(Before-and-after object lists)
·····
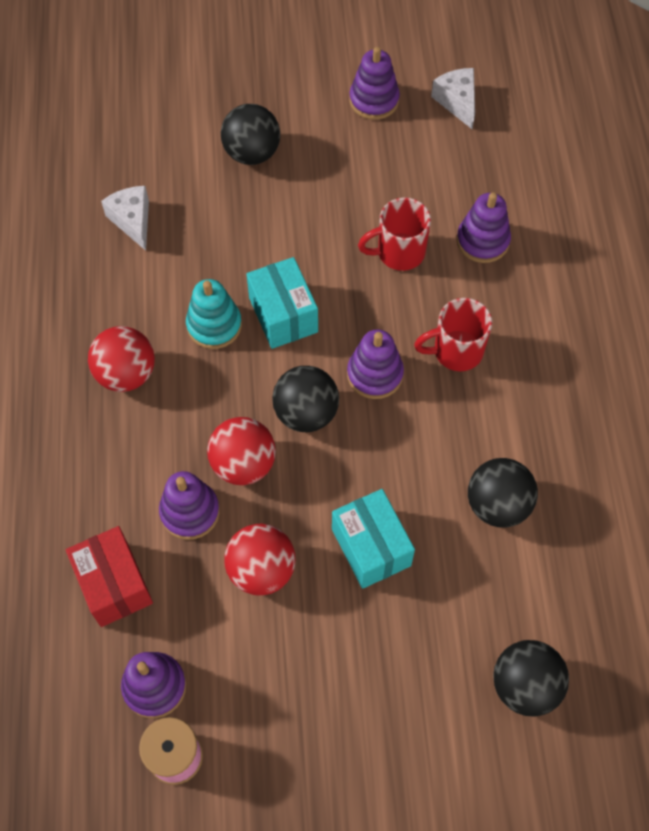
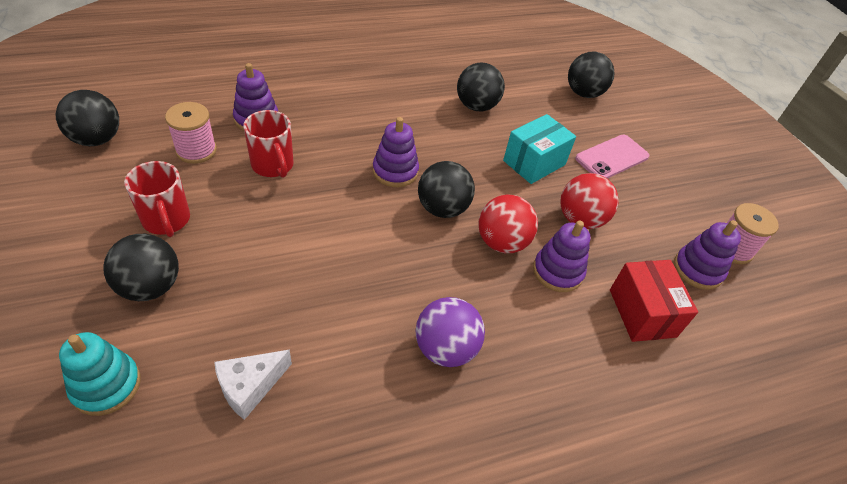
camera: 110 degrees left, 15 degrees down
red box [66,526,153,627] -> red box turned 60 degrees counterclockwise [610,260,698,342]
red ball [88,326,155,392] -> purple ball [416,297,485,367]
turquoise stacking toy [186,279,242,349] -> turquoise stacking toy moved to [59,332,140,416]
turquoise box [246,257,318,349] -> none
purple stacking toy [349,47,400,120] -> none
red mug [414,298,492,371] -> red mug moved to [124,161,190,237]
white cheese [431,68,475,129] -> black ball [56,90,119,146]
none -> pink spool [165,102,217,164]
none -> pink phone [575,135,649,179]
·····
▶ Task prompt
Only those lines running from the one containing "none -> pink spool [165,102,217,164]" through the last line of the data above are to be copied, exactly, with both ends included.

▶ Task response
none -> pink spool [165,102,217,164]
none -> pink phone [575,135,649,179]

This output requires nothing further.